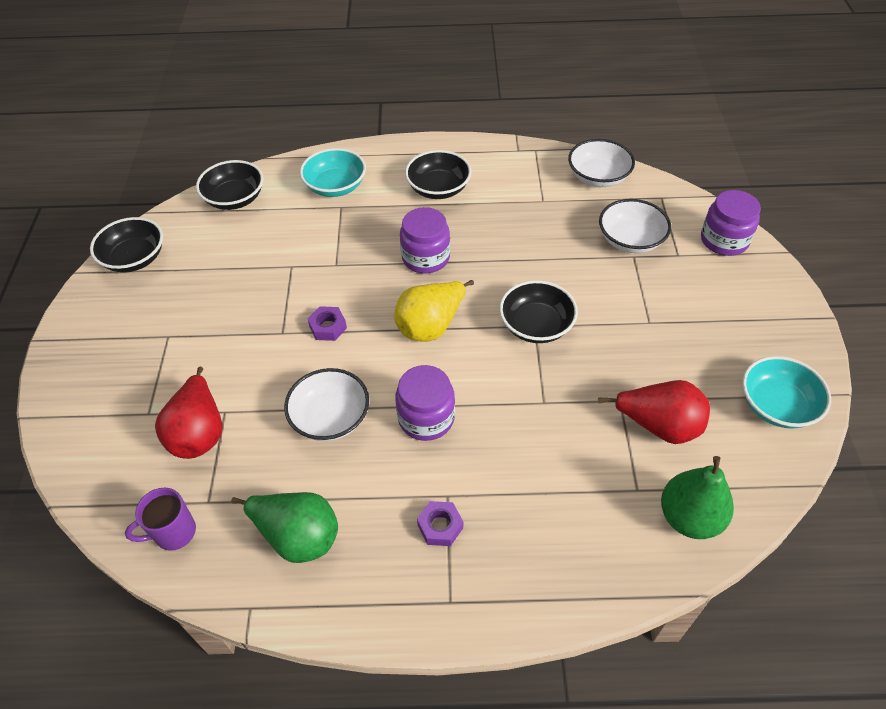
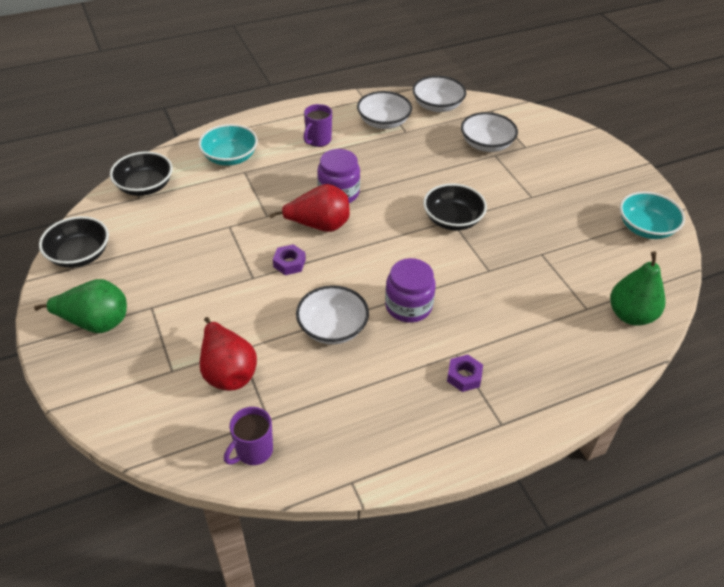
camera: 25 degrees left, 5 degrees down
(297, 536) = (358, 419): green pear -> green pear (95, 322)
(431, 326) = (372, 240): yellow pear -> none
(438, 188) = (318, 140): black bowl -> purple mug
(523, 183) = (383, 122): none -> white bowl
(659, 426) = (577, 263): red pear -> red pear (319, 225)
(724, 240) = (551, 130): purple jar -> none

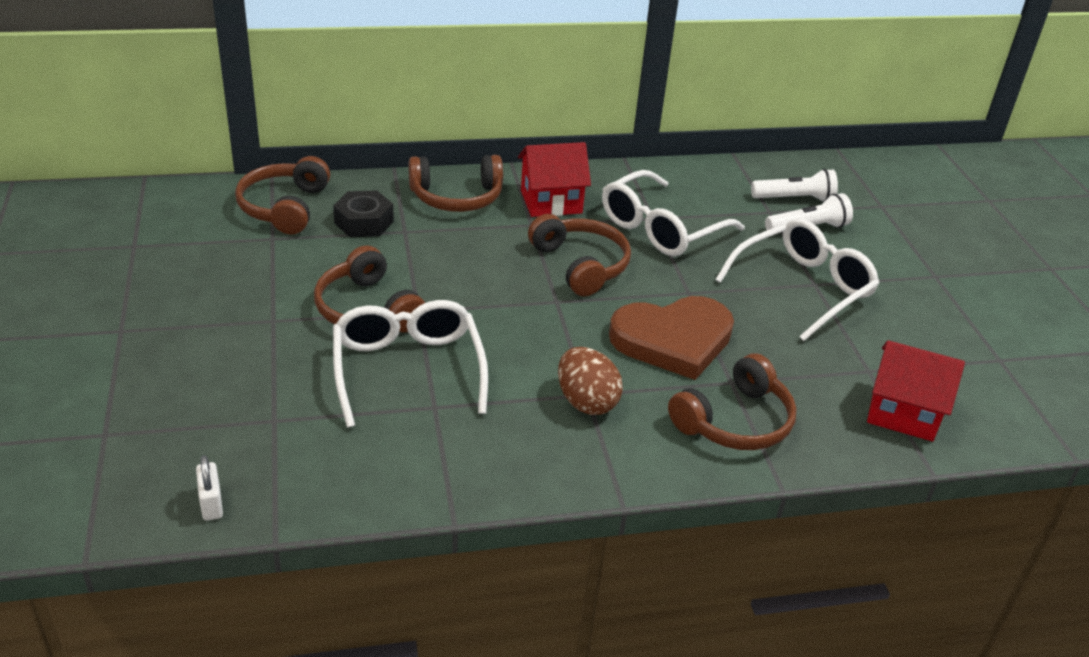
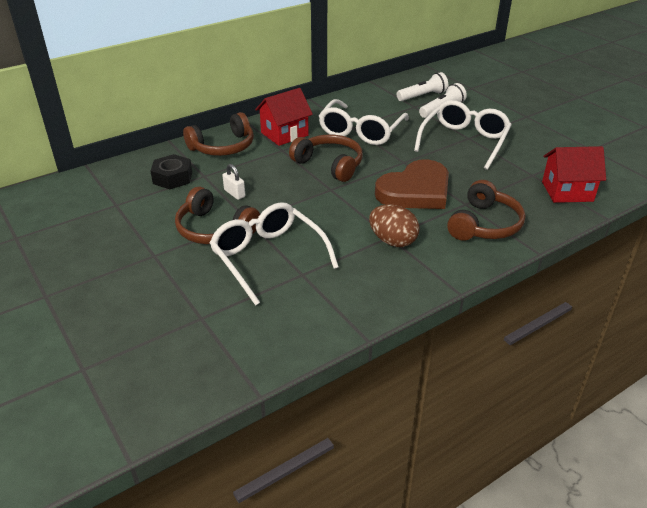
camera: 20 degrees left, 0 degrees up
(211, 503) = (196, 387): white padlock -> white padlock (234, 193)
(284, 207) = (110, 183): brown headphones -> none

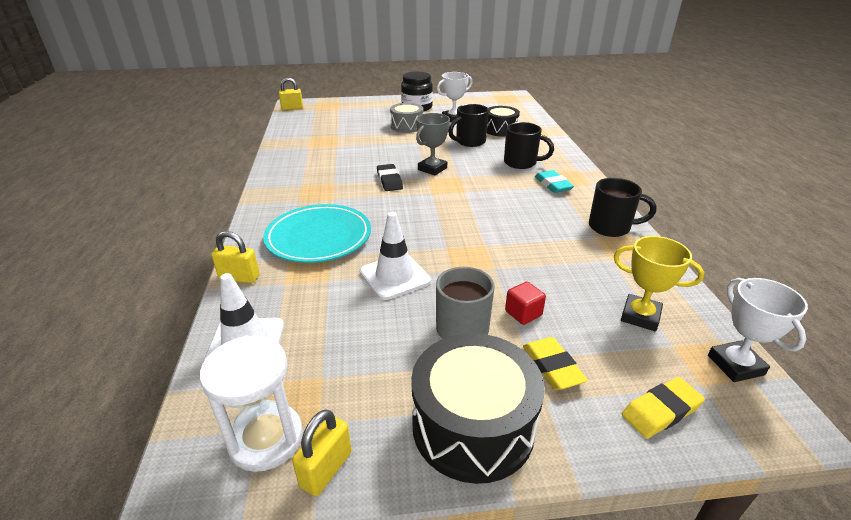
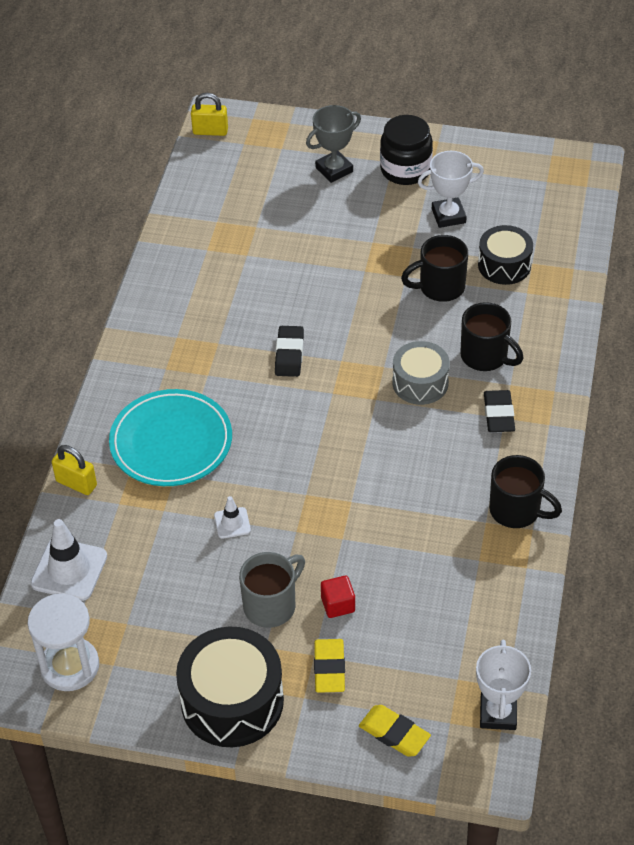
camera: 20 degrees right, 15 degrees up
(326, 469) = (108, 703): yellow padlock -> none
(394, 276) = (232, 523): white traffic cone -> white traffic cone, size x0.53
(407, 126) = (366, 224): grey drum -> grey drum (420, 383)
(432, 169) = (356, 341): grey trophy -> grey trophy (334, 169)
(553, 185) = (498, 414): turquoise eraser -> black eraser
(640, 316) = (451, 639): yellow trophy -> none
(661, 411) = (394, 733): yellow eraser -> yellow eraser turned 45 degrees clockwise

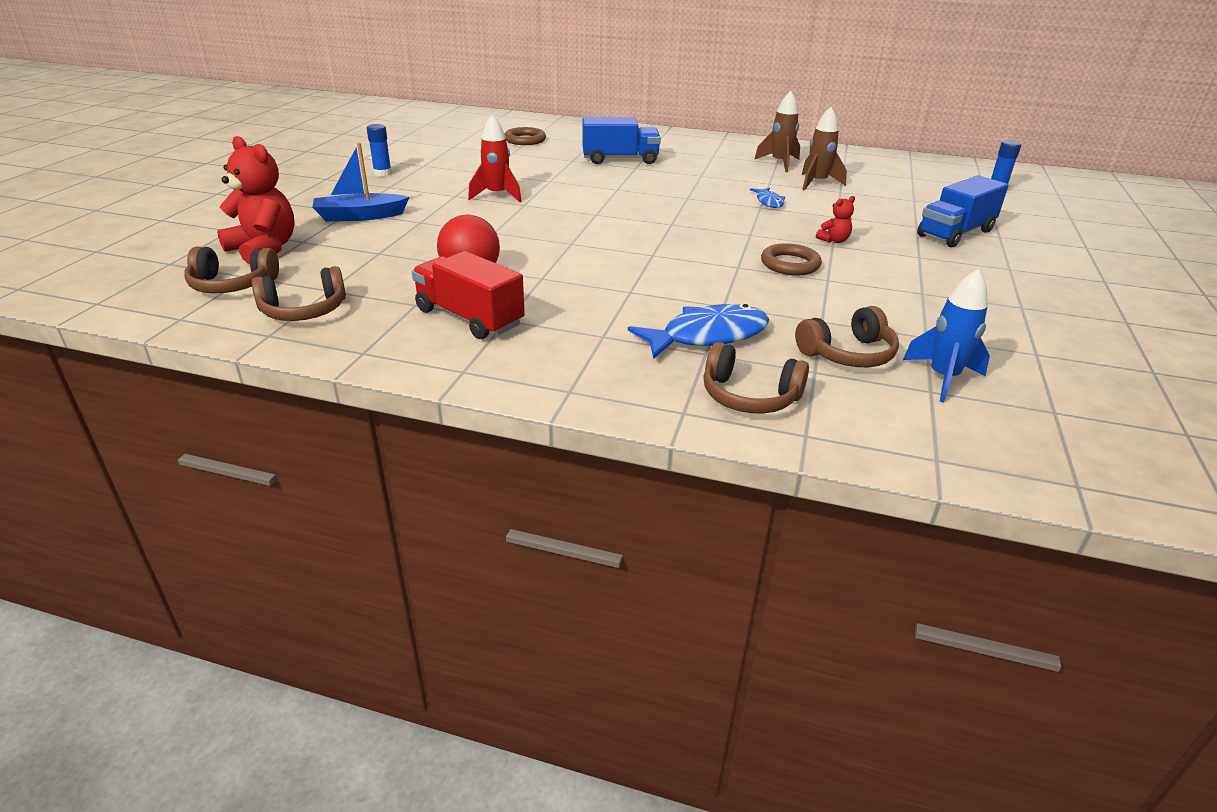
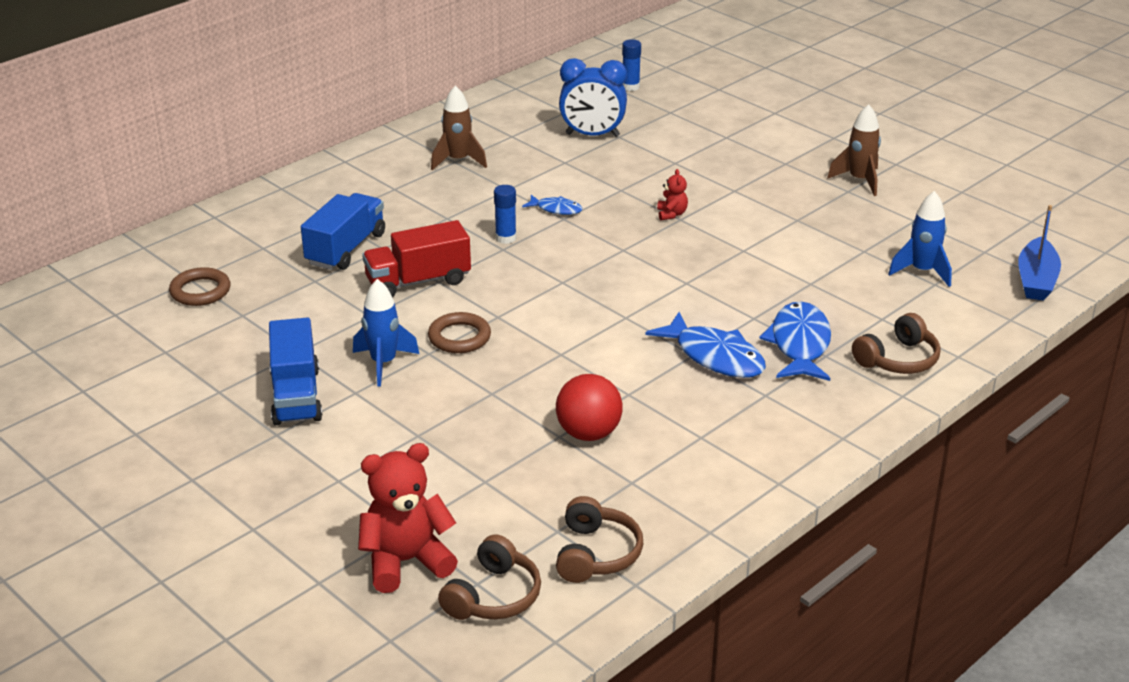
camera: 60 degrees left, 0 degrees up
(360, 216) = (361, 474): blue boat -> blue boat (1036, 280)
(382, 173) = (219, 429): blue glue stick -> blue glue stick (506, 238)
(469, 318) = (682, 456): red truck -> red truck (418, 281)
(497, 195) = (383, 363): red rocket -> blue rocket
(638, 301) = (714, 356): none -> blue fish
(790, 264) = (701, 255): brown ring -> brown ring (459, 337)
(817, 183) = (532, 164): brown rocket -> brown rocket (859, 180)
(847, 354) = (867, 294): brown headphones -> none
(896, 192) = (592, 135): none -> blue clock
(955, 233) = (704, 153): blue truck -> blue truck (296, 396)

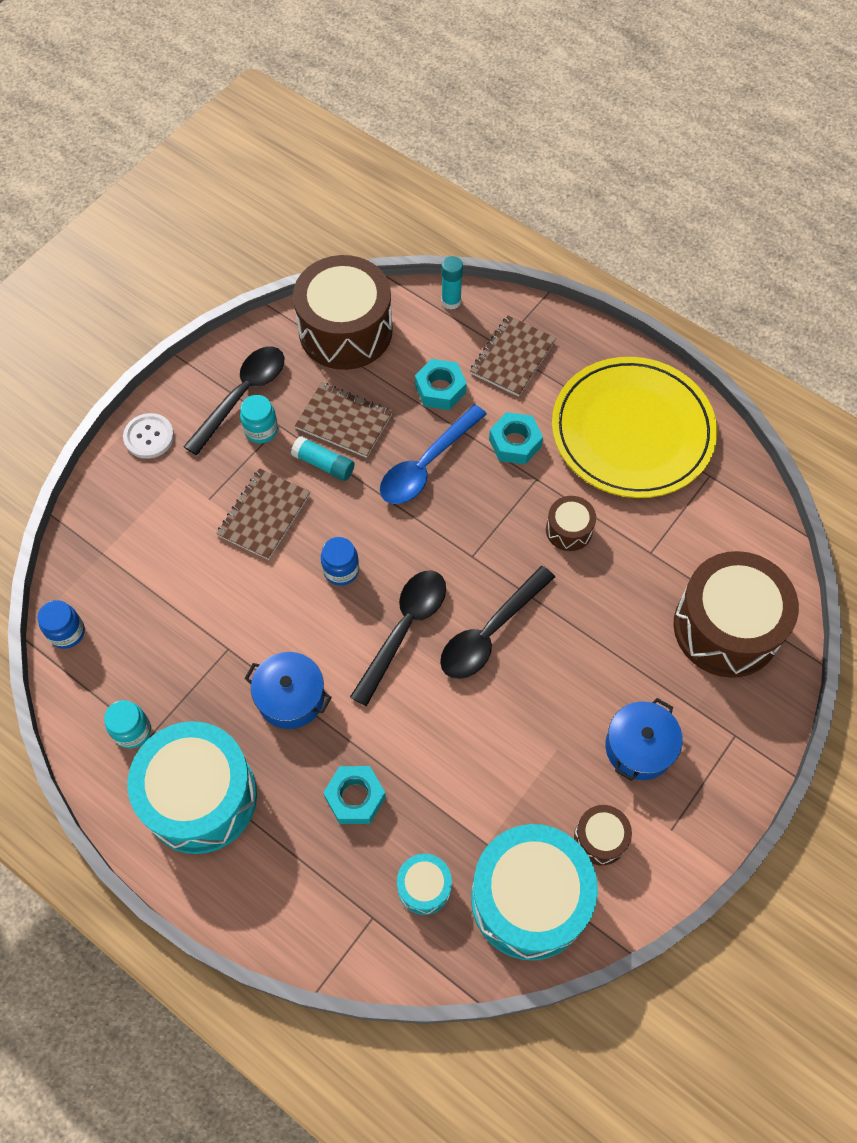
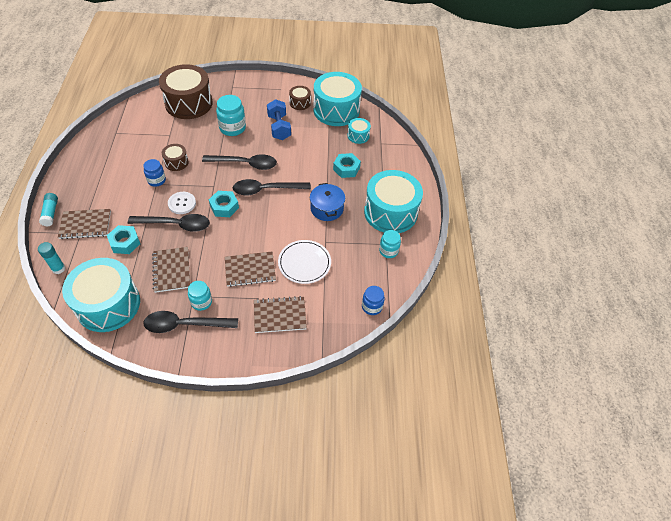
camera: 130 degrees left, 10 degrees down
(149, 437) = (242, 351): white button -> white button (182, 203)
(159, 508) = (280, 315): none -> brown notebook
(215, 593) = (304, 263): none -> white plate
(324, 464) = (203, 263): turquoise glue stick -> turquoise glue stick (51, 213)
(341, 570) = (256, 225): blue jar -> blue jar (156, 180)
(345, 330) = (108, 304): brown drum -> turquoise drum
(426, 465) = (176, 225): blue spoon -> black spoon
(515, 443) = (140, 200): turquoise nut -> turquoise nut (224, 207)
(549, 748) = (279, 127): none -> blue dumbbell
(602, 664) = (232, 128): none -> turquoise jar
(632, 431) = (106, 164): yellow plate -> none
(639, 747) = (258, 106): blue pot -> none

━━━━

◆ WHAT YOU SHOULD DO: Where does the word "purple" occur in the records? Return every line that holds it.

◆ EXERCISE ANSWER:
(438, 188) = (318, 140): black bowl -> purple mug
(724, 240) = (551, 130): purple jar -> none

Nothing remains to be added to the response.